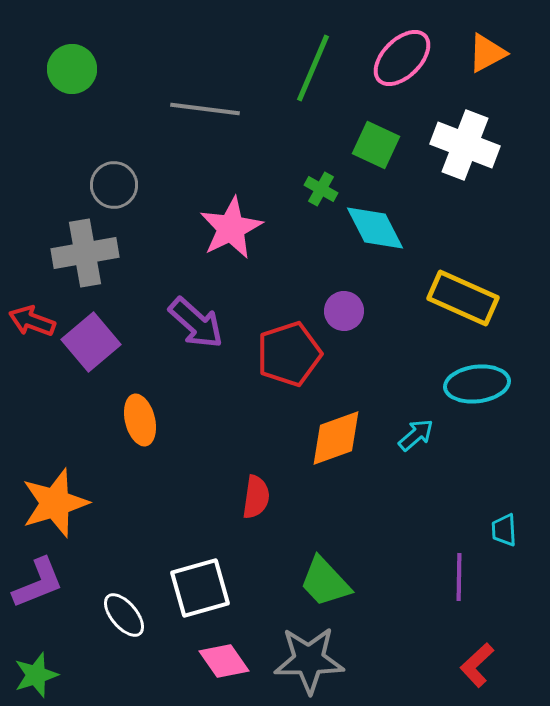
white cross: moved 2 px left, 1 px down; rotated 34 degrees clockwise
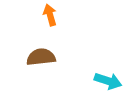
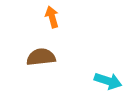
orange arrow: moved 2 px right, 2 px down
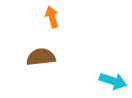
cyan arrow: moved 5 px right
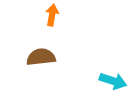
orange arrow: moved 2 px up; rotated 25 degrees clockwise
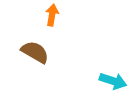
brown semicircle: moved 6 px left, 5 px up; rotated 36 degrees clockwise
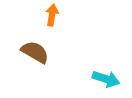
cyan arrow: moved 7 px left, 2 px up
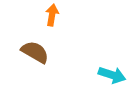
cyan arrow: moved 6 px right, 4 px up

TASK DETAILS: Arrange as a JSON list of strings the part of the rows that opens with the line containing "orange arrow: moved 2 px up;" and runs through the end of the rows, one string per line, with blank lines and the pictures left out.

RESULT:
[
  "orange arrow: moved 2 px up; rotated 25 degrees clockwise",
  "brown semicircle: moved 6 px left, 5 px up; rotated 36 degrees clockwise",
  "cyan arrow: moved 7 px left, 2 px up",
  "cyan arrow: moved 6 px right, 4 px up"
]